EXERCISE: The lines to copy are those in the records below that hold the word "Marlux".

DATA FOR THIS EXERCISE:
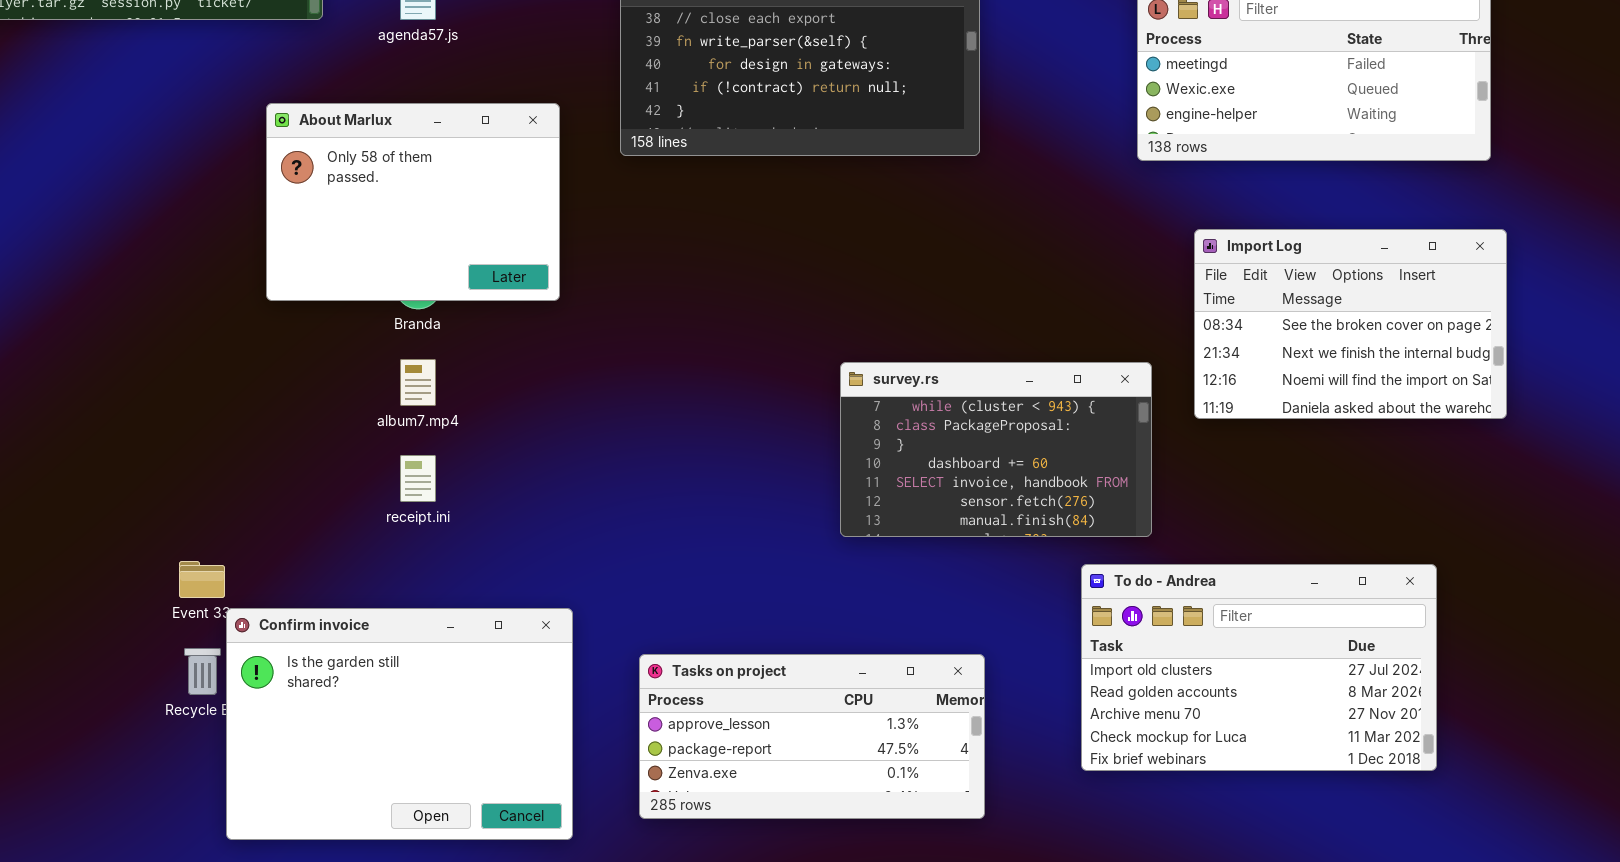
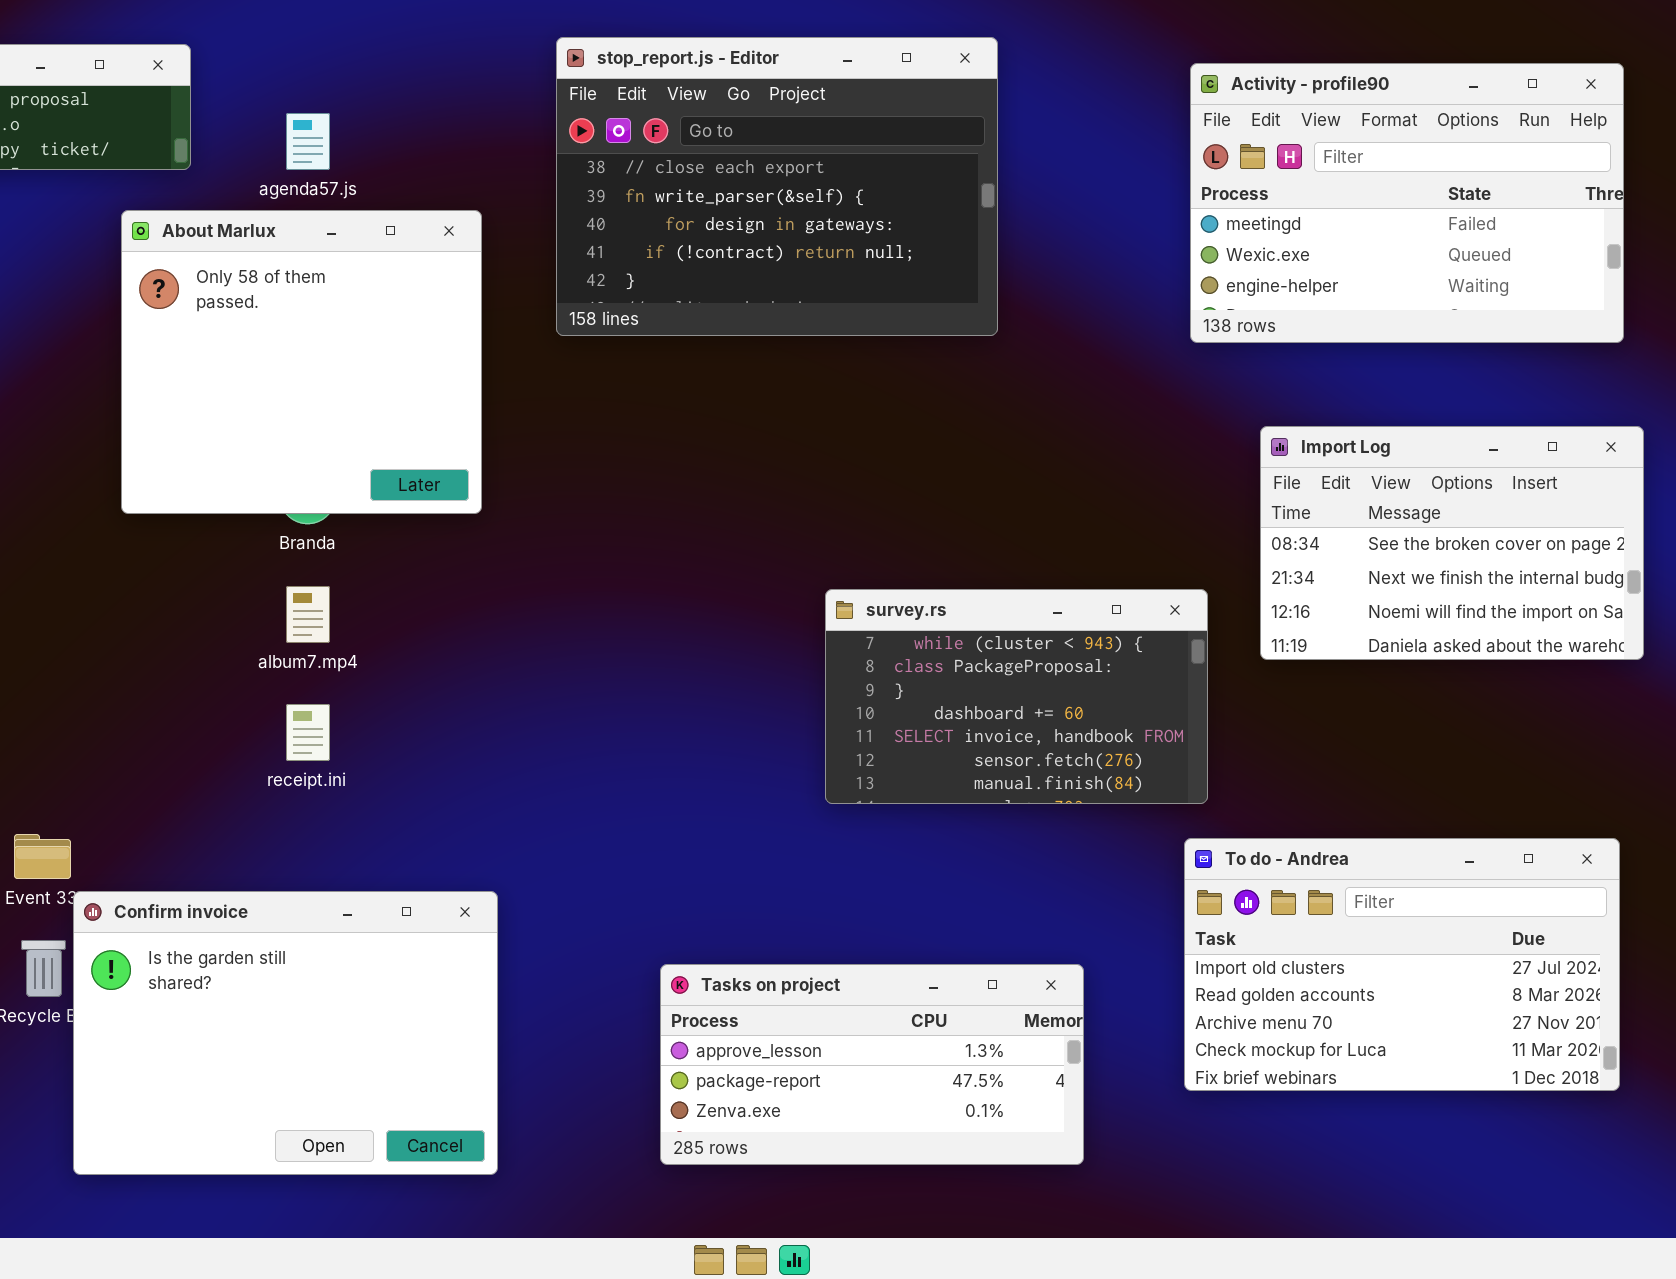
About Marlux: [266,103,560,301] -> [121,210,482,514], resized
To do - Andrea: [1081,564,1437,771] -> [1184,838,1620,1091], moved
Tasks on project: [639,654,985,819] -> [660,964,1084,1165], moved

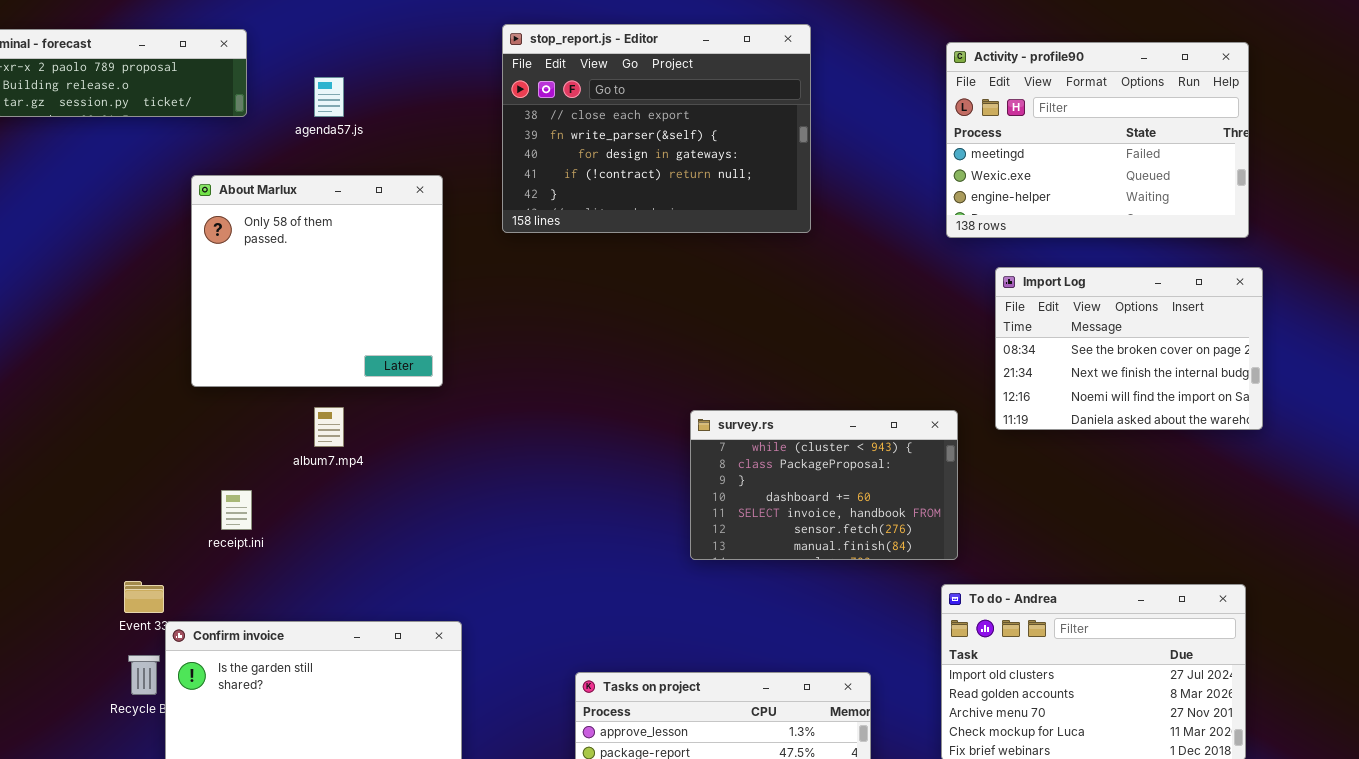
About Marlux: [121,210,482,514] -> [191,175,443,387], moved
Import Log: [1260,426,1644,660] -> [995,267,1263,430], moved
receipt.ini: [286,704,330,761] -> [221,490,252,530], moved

OUTPUT:
About Marlux: [266,103,560,301] -> [121,210,482,514], resized
About Marlux: [121,210,482,514] -> [191,175,443,387], moved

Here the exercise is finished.